Required work: In the data below, which lines contain "degrees"? List them by copying each one.

Start of Block

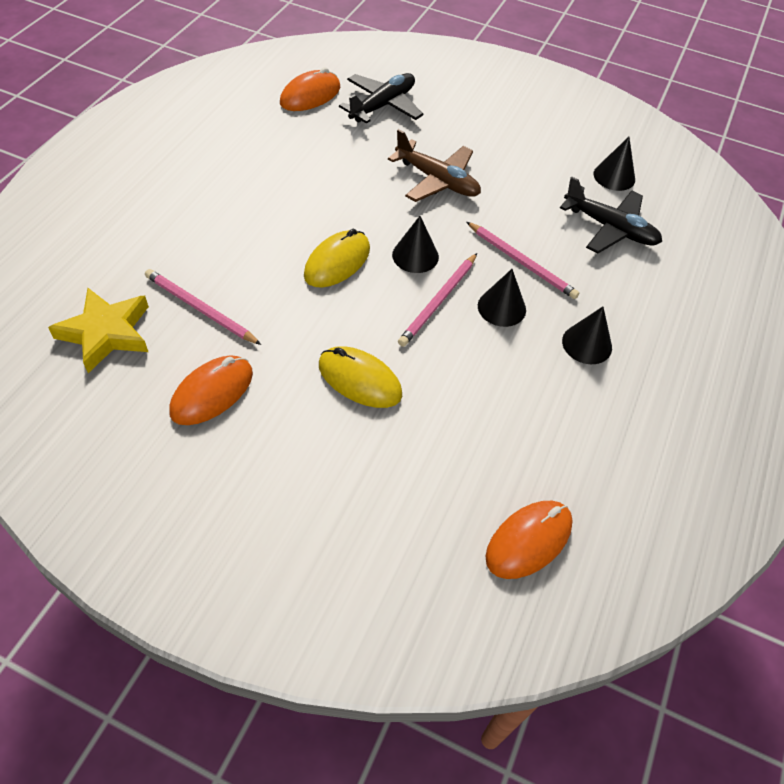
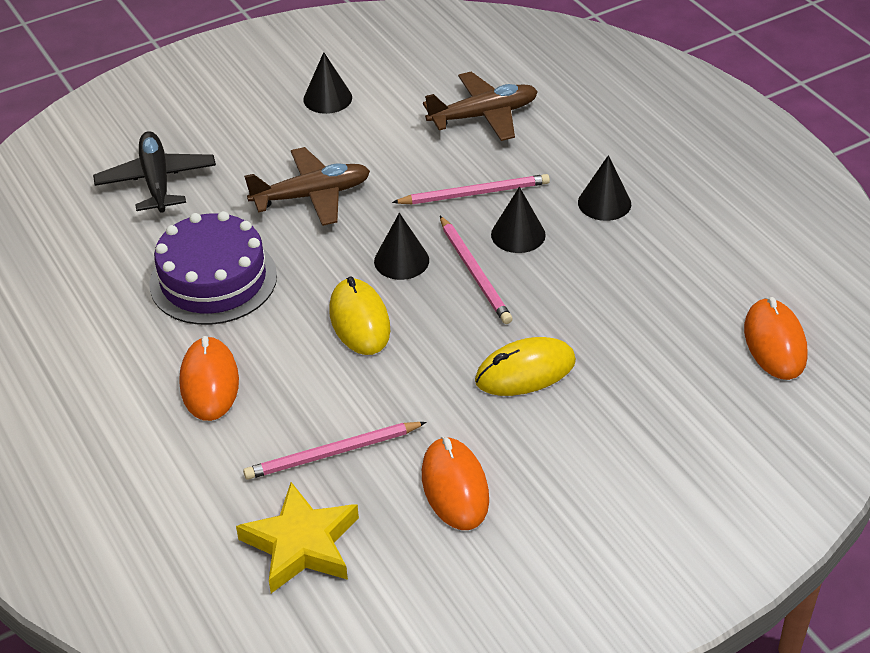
camera: 50 degrees left, 10 degrees down
(310, 95) = (78, 229): orange mouse -> orange mouse (209, 382)
(316, 173) = (213, 280): none -> purple cake
(610, 228) = (484, 115): black plane -> brown plane
(614, 176) = (421, 77): black cone -> black cone (327, 98)

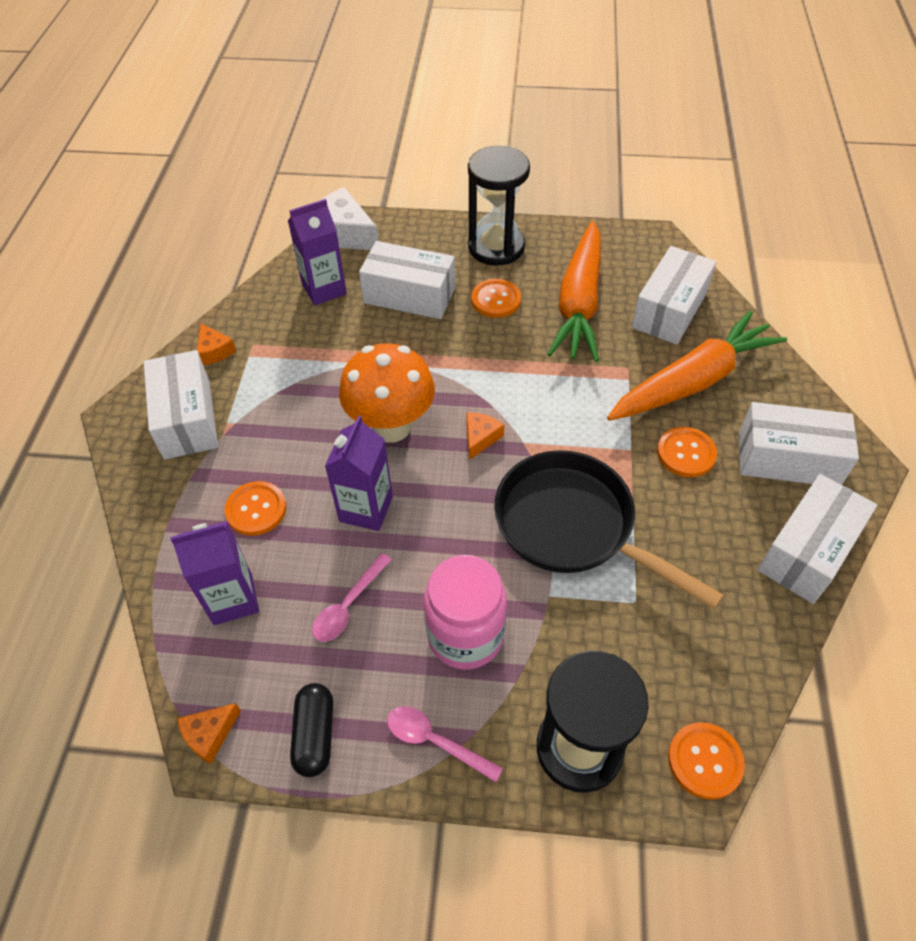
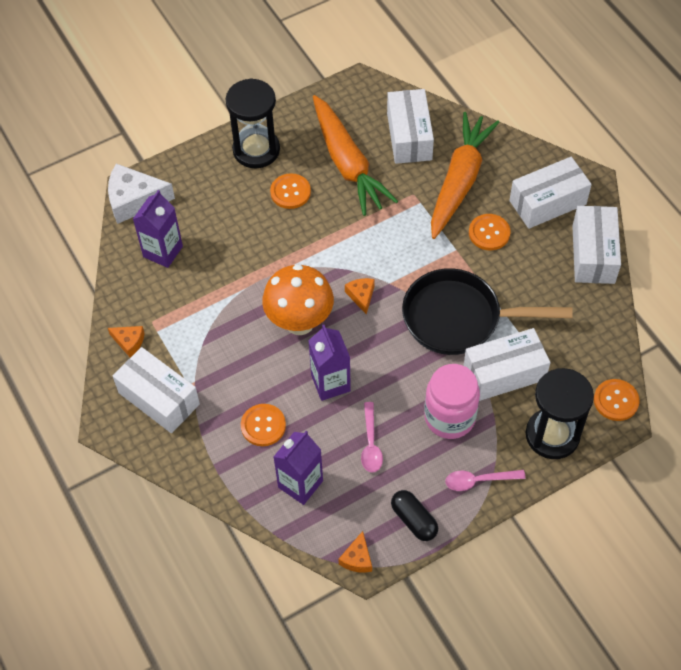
camera: 35 degrees left, 5 degrees up
(409, 295) = (228, 222): white box -> white box (504, 373)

End of Block

Answer area:
camera: 50 degrees left, 10 degrees down
camera: 35 degrees left, 5 degrees up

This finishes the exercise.